**Supplied records**
________________________
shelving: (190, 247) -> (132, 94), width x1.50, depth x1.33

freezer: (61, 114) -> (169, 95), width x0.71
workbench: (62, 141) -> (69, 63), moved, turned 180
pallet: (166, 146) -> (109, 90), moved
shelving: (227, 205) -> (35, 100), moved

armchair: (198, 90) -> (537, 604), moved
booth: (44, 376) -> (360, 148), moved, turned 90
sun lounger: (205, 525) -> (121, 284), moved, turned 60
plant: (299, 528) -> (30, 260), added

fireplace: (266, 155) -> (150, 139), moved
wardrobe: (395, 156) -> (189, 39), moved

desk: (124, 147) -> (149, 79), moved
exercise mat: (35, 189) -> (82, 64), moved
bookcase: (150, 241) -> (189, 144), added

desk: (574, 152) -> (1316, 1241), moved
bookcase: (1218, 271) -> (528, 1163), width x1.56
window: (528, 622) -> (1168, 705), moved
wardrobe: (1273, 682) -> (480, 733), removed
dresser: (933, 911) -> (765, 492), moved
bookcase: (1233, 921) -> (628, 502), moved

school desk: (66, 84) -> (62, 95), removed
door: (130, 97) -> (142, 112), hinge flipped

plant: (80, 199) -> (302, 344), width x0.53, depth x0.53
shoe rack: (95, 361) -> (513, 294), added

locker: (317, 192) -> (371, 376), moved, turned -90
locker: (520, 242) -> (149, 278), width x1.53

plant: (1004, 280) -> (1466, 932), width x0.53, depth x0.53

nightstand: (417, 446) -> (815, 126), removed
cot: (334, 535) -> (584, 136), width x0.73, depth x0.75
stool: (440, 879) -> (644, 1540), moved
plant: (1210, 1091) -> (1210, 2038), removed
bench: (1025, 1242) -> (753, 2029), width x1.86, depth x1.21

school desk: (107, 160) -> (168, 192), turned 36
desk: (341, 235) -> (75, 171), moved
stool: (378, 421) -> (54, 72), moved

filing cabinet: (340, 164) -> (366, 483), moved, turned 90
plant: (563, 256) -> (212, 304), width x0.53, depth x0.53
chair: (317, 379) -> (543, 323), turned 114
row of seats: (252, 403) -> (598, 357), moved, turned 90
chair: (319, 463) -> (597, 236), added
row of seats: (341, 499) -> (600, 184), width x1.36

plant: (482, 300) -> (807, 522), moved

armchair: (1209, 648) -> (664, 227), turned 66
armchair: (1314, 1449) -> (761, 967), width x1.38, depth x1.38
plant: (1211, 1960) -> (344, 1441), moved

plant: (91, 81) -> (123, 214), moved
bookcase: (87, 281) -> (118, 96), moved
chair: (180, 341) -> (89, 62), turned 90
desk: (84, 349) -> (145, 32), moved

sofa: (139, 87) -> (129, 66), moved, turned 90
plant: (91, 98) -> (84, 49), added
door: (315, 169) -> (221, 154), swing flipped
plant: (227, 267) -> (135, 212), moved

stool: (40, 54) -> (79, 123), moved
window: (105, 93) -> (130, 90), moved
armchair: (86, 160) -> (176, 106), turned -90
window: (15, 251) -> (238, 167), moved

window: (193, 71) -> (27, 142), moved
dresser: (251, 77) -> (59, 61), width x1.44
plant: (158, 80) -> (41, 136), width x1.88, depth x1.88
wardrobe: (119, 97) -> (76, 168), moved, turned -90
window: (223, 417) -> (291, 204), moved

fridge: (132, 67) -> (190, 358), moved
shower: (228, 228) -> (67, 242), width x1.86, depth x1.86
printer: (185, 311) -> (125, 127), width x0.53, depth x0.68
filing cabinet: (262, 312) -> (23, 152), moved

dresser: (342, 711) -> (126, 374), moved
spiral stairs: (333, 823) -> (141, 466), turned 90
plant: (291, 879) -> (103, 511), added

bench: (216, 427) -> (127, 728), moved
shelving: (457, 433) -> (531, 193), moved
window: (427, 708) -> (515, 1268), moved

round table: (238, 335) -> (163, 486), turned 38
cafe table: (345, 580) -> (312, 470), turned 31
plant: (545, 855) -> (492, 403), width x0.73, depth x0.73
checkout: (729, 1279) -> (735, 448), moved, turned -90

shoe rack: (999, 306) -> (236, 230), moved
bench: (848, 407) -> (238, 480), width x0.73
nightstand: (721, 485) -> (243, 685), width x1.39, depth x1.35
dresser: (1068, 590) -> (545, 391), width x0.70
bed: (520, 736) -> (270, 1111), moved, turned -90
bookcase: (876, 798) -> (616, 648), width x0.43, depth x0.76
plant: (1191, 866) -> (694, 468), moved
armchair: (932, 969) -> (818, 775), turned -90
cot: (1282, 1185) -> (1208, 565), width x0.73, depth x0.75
________________________
**Activity**
All of the data above should be output exactly.

**Written answer**
shelving: (190, 247) -> (132, 94), width x1.50, depth x1.33

freezer: (61, 114) -> (169, 95), width x0.71
workbench: (62, 141) -> (69, 63), moved, turned 180
pallet: (166, 146) -> (109, 90), moved
shelving: (227, 205) -> (35, 100), moved

armchair: (198, 90) -> (537, 604), moved
booth: (44, 376) -> (360, 148), moved, turned 90
sun lounger: (205, 525) -> (121, 284), moved, turned 60
plant: (299, 528) -> (30, 260), added

fireplace: (266, 155) -> (150, 139), moved
wardrobe: (395, 156) -> (189, 39), moved

desk: (124, 147) -> (149, 79), moved
exercise mat: (35, 189) -> (82, 64), moved
bookcase: (150, 241) -> (189, 144), added

desk: (574, 152) -> (1316, 1241), moved
bookcase: (1218, 271) -> (528, 1163), width x1.56
window: (528, 622) -> (1168, 705), moved
wardrobe: (1273, 682) -> (480, 733), removed
dresser: (933, 911) -> (765, 492), moved
bookcase: (1233, 921) -> (628, 502), moved

school desk: (66, 84) -> (62, 95), removed
door: (130, 97) -> (142, 112), hinge flipped

plant: (80, 199) -> (302, 344), width x0.53, depth x0.53
shoe rack: (95, 361) -> (513, 294), added

locker: (317, 192) -> (371, 376), moved, turned -90
locker: (520, 242) -> (149, 278), width x1.53

plant: (1004, 280) -> (1466, 932), width x0.53, depth x0.53

nightstand: (417, 446) -> (815, 126), removed
cot: (334, 535) -> (584, 136), width x0.73, depth x0.75
stool: (440, 879) -> (644, 1540), moved
plant: (1210, 1091) -> (1210, 2038), removed
bench: (1025, 1242) -> (753, 2029), width x1.86, depth x1.21

school desk: (107, 160) -> (168, 192), turned 36
desk: (341, 235) -> (75, 171), moved
stool: (378, 421) -> (54, 72), moved

filing cabinet: (340, 164) -> (366, 483), moved, turned 90
plant: (563, 256) -> (212, 304), width x0.53, depth x0.53
chair: (317, 379) -> (543, 323), turned 114
row of seats: (252, 403) -> (598, 357), moved, turned 90
chair: (319, 463) -> (597, 236), added
row of seats: (341, 499) -> (600, 184), width x1.36

plant: (482, 300) -> (807, 522), moved

armchair: (1209, 648) -> (664, 227), turned 66
armchair: (1314, 1449) -> (761, 967), width x1.38, depth x1.38
plant: (1211, 1960) -> (344, 1441), moved

plant: (91, 81) -> (123, 214), moved
bookcase: (87, 281) -> (118, 96), moved
chair: (180, 341) -> (89, 62), turned 90
desk: (84, 349) -> (145, 32), moved

sofa: (139, 87) -> (129, 66), moved, turned 90
plant: (91, 98) -> (84, 49), added
door: (315, 169) -> (221, 154), swing flipped
plant: (227, 267) -> (135, 212), moved

stool: (40, 54) -> (79, 123), moved
window: (105, 93) -> (130, 90), moved
armchair: (86, 160) -> (176, 106), turned -90
window: (15, 251) -> (238, 167), moved

window: (193, 71) -> (27, 142), moved
dresser: (251, 77) -> (59, 61), width x1.44
plant: (158, 80) -> (41, 136), width x1.88, depth x1.88
wardrobe: (119, 97) -> (76, 168), moved, turned -90
window: (223, 417) -> (291, 204), moved

fridge: (132, 67) -> (190, 358), moved
shower: (228, 228) -> (67, 242), width x1.86, depth x1.86
printer: (185, 311) -> (125, 127), width x0.53, depth x0.68
filing cabinet: (262, 312) -> (23, 152), moved

dresser: (342, 711) -> (126, 374), moved
spiral stairs: (333, 823) -> (141, 466), turned 90
plant: (291, 879) -> (103, 511), added

bench: (216, 427) -> (127, 728), moved
shelving: (457, 433) -> (531, 193), moved
window: (427, 708) -> (515, 1268), moved

round table: (238, 335) -> (163, 486), turned 38
cafe table: (345, 580) -> (312, 470), turned 31
plant: (545, 855) -> (492, 403), width x0.73, depth x0.73
checkout: (729, 1279) -> (735, 448), moved, turned -90

shoe rack: (999, 306) -> (236, 230), moved
bench: (848, 407) -> (238, 480), width x0.73
nightstand: (721, 485) -> (243, 685), width x1.39, depth x1.35
dresser: (1068, 590) -> (545, 391), width x0.70
bed: (520, 736) -> (270, 1111), moved, turned -90
bookcase: (876, 798) -> (616, 648), width x0.43, depth x0.76
plant: (1191, 866) -> (694, 468), moved
armchair: (932, 969) -> (818, 775), turned -90
cot: (1282, 1185) -> (1208, 565), width x0.73, depth x0.75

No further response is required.